Lines in the listing that hold the string "LIGHT" need to be tallied, and the total given alone.

Input records
------------------------------------------------------------------------

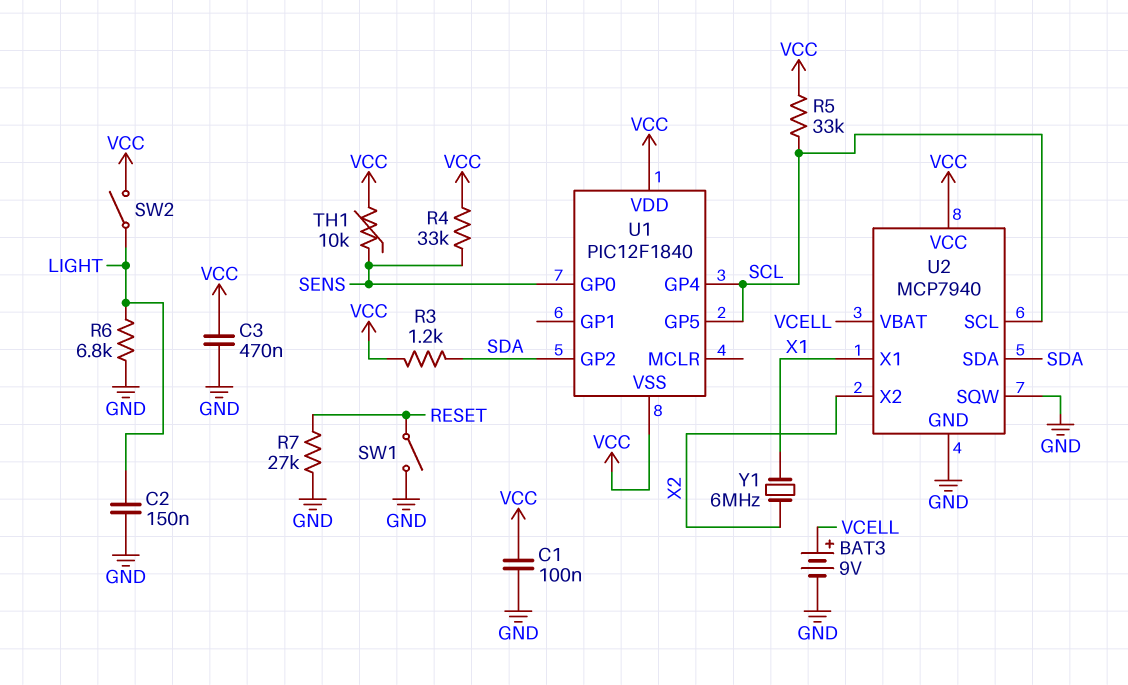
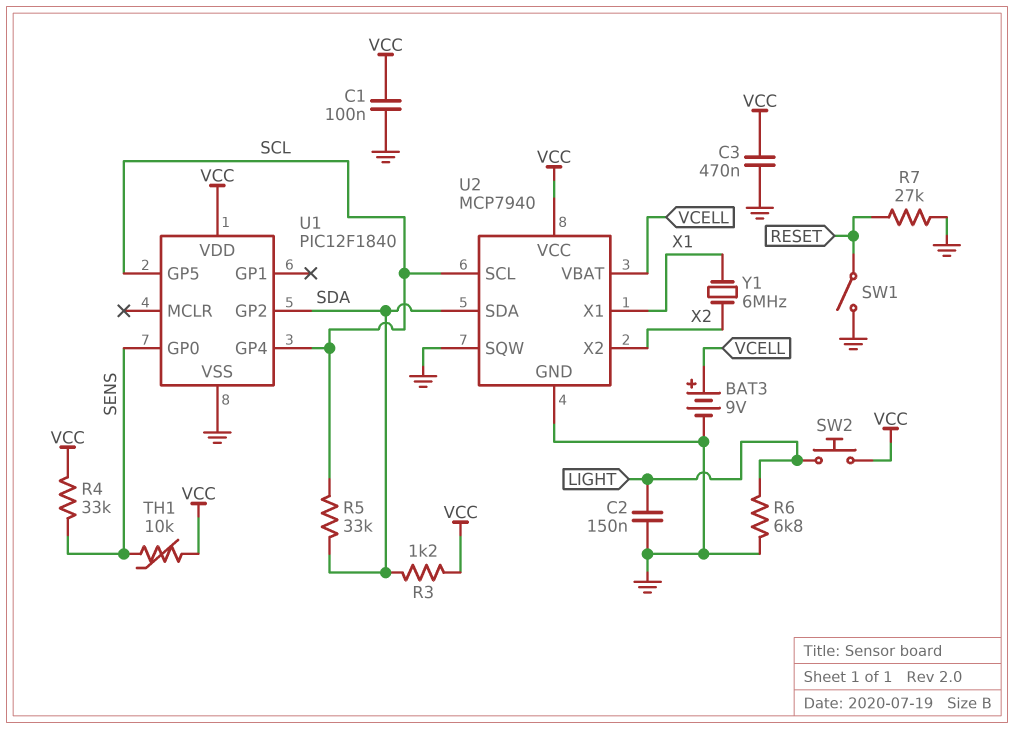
R5: 33k (SCL, VCC) -> 33k (SCL, SDA)
SW2: switch (LIGHT, VCC) -> button (LIGHT, VCC)
U1 pin VSS: VCC -> GND

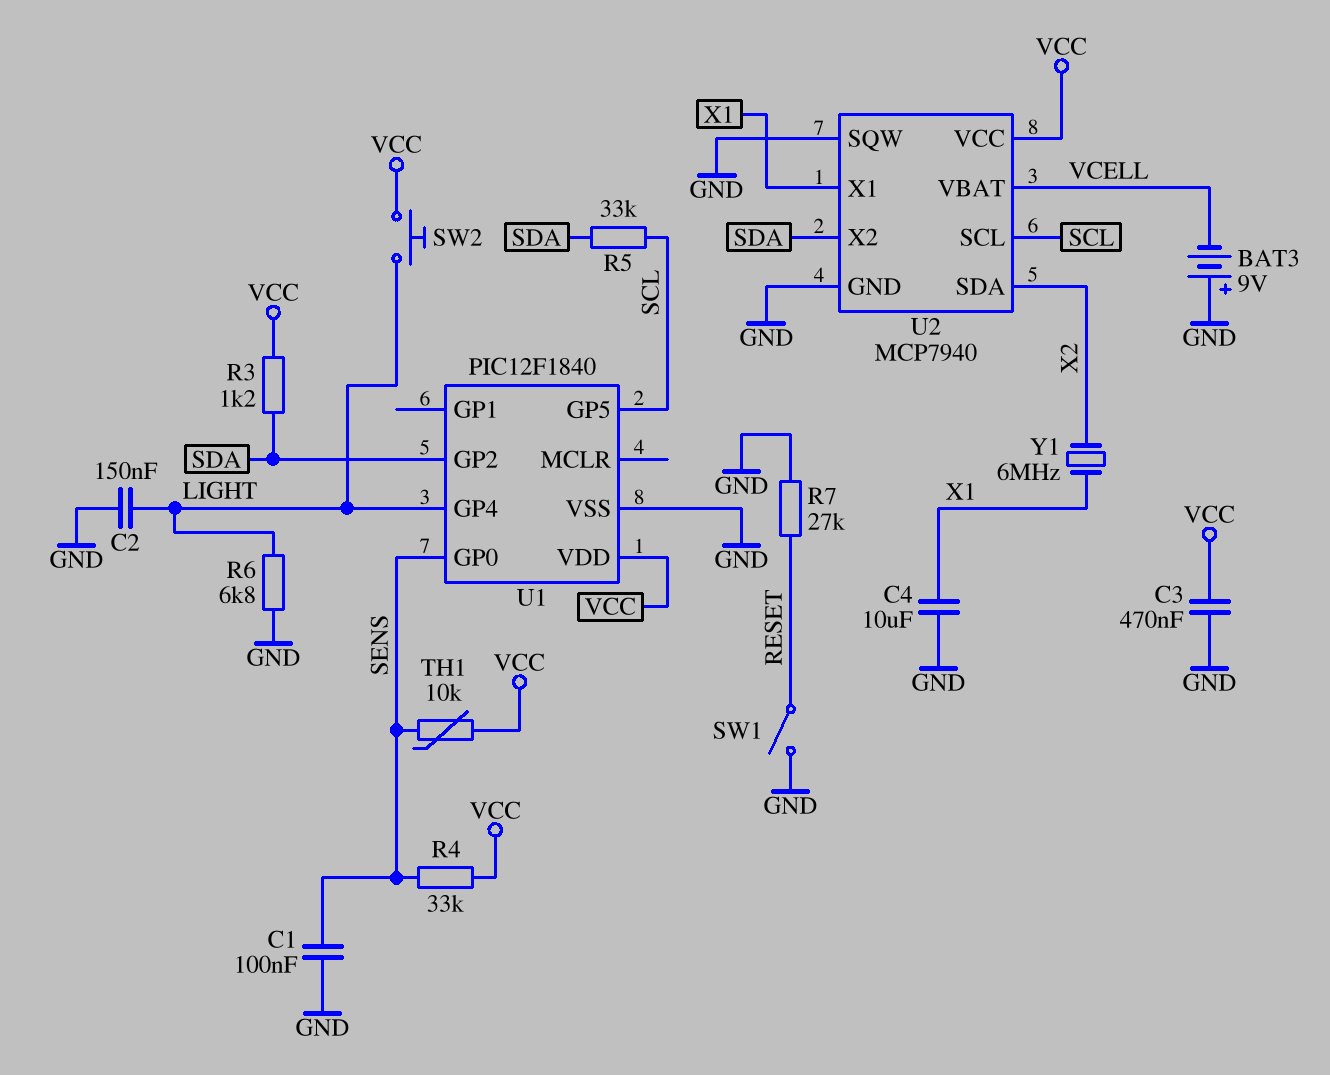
BAT3: 9V (plus VCELL, minus GND) -> 9V (plus GND, minus VCELL)
C1: 100nF (GND, VCC) -> 100nF (GND, SENS)
C4: none -> 10uF (GND, X1)
U1 pin GP4: SCL -> LIGHT
U2 pin SDA: SDA -> X2
U2 pin X2: X2 -> SDA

------------------------------------------------------------------------

Result for this task
2